What to produce - Please list each line of the records below that contains the word "kern", copying every such line in full. Case counts.

>> begin Raw records

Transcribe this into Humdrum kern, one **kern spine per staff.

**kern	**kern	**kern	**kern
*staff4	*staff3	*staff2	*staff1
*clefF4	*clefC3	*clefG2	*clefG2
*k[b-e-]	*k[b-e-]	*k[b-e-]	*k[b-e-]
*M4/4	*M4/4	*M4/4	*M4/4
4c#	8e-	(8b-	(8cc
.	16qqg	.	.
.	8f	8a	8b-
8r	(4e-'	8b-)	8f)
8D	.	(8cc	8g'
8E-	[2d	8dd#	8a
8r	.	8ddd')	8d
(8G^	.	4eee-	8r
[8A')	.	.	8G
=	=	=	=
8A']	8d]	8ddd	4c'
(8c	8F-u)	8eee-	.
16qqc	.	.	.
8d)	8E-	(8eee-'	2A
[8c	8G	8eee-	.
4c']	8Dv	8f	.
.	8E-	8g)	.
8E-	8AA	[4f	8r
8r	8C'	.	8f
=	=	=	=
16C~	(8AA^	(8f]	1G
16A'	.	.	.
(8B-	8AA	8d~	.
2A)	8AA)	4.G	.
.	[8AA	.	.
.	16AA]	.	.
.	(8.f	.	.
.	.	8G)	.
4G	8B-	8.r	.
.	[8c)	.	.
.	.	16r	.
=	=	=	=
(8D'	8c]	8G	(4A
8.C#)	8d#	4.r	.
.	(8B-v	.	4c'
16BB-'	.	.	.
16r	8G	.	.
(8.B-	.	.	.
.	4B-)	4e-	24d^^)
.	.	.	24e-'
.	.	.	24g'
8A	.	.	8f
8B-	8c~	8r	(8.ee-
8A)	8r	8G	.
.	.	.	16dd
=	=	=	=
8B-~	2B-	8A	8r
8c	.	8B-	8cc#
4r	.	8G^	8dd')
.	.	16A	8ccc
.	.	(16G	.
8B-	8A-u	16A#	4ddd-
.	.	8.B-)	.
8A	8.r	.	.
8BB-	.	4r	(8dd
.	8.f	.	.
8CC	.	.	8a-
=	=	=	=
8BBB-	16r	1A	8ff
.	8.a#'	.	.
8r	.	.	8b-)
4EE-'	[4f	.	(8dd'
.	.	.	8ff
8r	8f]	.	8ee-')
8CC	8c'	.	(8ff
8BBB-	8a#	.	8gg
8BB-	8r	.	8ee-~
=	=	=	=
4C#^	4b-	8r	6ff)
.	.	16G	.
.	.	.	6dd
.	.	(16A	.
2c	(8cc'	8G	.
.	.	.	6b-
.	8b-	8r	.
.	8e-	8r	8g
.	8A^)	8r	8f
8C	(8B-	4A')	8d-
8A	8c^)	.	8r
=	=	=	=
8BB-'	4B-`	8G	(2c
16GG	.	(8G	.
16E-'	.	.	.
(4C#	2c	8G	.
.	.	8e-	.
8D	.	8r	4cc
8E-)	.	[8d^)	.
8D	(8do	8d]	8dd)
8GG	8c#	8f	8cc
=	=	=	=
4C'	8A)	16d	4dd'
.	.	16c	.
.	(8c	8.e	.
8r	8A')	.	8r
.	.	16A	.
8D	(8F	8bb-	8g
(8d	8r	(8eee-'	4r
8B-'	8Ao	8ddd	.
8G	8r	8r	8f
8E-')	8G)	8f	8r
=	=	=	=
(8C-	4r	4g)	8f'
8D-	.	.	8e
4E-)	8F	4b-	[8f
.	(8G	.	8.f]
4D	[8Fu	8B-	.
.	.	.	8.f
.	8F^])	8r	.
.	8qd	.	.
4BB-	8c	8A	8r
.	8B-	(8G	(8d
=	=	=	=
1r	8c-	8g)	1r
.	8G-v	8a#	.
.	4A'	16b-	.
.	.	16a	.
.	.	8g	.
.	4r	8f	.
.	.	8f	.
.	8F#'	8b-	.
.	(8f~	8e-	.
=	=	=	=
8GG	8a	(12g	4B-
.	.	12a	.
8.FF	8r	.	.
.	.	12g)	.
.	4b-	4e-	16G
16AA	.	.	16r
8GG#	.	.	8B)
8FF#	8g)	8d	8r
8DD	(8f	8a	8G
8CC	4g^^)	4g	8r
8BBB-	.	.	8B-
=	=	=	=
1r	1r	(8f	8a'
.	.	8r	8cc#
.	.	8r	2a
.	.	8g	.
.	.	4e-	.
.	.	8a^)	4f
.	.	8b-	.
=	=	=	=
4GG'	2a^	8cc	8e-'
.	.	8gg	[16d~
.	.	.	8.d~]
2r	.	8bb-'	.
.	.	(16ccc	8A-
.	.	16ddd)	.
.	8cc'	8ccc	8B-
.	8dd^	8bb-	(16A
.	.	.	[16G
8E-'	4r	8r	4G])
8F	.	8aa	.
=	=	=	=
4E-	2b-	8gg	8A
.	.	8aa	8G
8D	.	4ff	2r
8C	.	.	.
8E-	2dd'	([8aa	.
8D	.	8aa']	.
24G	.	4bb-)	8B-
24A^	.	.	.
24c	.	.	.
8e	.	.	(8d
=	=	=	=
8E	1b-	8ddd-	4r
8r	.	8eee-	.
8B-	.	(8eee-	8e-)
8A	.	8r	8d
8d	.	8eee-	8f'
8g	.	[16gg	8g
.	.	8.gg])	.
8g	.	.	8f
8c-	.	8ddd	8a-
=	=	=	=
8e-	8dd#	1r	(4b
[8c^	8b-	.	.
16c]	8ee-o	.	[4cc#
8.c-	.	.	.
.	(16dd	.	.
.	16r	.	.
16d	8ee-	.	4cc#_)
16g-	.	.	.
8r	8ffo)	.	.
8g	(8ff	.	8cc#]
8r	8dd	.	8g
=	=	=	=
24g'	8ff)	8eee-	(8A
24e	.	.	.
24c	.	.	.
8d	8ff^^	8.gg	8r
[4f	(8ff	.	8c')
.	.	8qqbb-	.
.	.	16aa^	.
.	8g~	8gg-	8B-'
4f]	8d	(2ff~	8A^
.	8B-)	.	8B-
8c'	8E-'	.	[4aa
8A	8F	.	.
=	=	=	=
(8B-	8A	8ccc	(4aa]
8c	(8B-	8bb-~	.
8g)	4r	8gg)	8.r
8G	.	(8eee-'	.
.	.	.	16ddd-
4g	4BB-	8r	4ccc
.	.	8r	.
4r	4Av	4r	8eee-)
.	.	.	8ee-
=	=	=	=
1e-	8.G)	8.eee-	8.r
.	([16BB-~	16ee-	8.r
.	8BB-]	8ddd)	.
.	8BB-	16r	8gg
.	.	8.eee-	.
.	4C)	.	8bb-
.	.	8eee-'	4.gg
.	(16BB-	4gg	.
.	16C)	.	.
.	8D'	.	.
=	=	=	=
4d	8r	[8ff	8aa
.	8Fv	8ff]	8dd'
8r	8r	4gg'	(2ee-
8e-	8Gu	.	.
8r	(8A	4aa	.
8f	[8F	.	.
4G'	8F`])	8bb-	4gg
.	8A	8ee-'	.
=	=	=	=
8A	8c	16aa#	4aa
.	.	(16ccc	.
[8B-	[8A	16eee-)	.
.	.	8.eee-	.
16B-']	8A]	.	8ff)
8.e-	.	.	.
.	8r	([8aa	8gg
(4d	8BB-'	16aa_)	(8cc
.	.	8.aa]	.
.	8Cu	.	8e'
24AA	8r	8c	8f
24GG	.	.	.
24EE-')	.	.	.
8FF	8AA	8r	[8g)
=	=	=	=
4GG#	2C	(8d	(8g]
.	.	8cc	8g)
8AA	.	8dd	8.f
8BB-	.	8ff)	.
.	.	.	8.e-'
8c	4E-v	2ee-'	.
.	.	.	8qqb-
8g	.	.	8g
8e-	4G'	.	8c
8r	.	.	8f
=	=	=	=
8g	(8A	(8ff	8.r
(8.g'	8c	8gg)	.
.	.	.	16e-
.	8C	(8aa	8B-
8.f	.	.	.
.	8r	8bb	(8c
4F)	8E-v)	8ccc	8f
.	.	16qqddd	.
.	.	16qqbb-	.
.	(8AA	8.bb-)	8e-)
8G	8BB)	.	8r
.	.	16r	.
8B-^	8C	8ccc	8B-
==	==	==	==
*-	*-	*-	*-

>> end Raw records

Solution for this problem -
Transcribe this into Humdrum kern, one **kern spine per staff.
**kern	**kern	**kern	**kern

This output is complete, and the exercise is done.